#### TASK STATEMENT
Copy the lines of the listing verbatim, starting at the line that contains "purple arrow at" and ending after the line that contains "cyan pentagon at (121, 536): moved 2 px right".

#### MATERIAL SHOWN
======
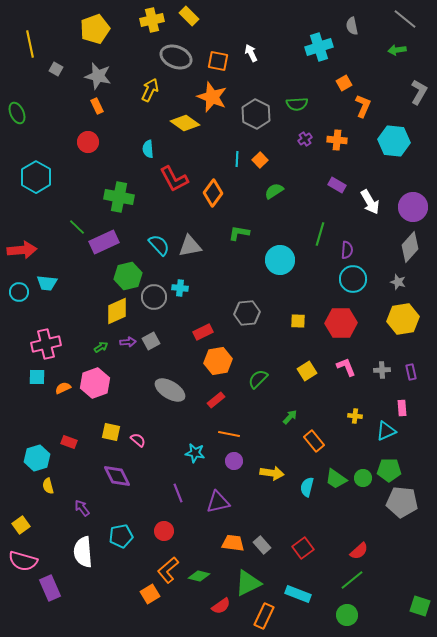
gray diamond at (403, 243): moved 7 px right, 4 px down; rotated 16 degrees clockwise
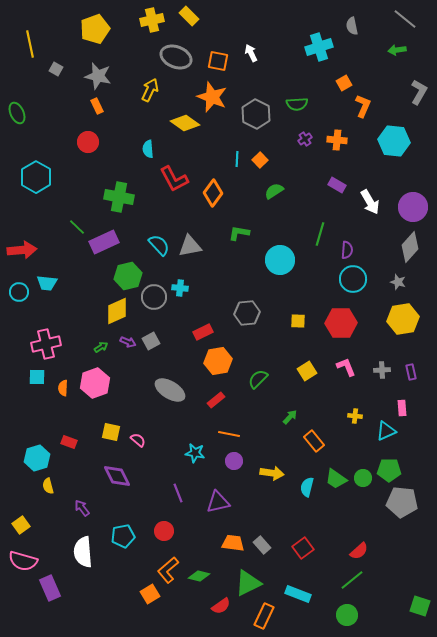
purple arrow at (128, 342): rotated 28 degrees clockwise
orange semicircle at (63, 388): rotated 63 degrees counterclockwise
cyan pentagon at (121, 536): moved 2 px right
======
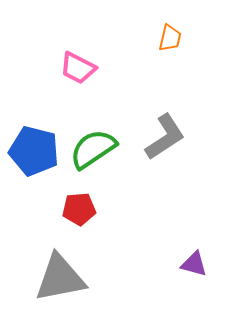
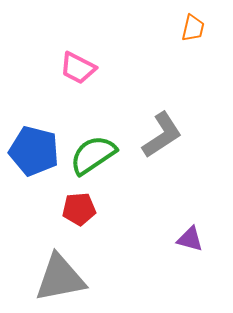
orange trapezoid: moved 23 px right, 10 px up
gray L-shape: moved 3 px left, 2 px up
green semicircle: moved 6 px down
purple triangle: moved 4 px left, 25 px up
======
#### ANSWER TO THIS TASK
purple arrow at (128, 342): rotated 28 degrees clockwise
orange semicircle at (63, 388): rotated 63 degrees counterclockwise
cyan pentagon at (121, 536): moved 2 px right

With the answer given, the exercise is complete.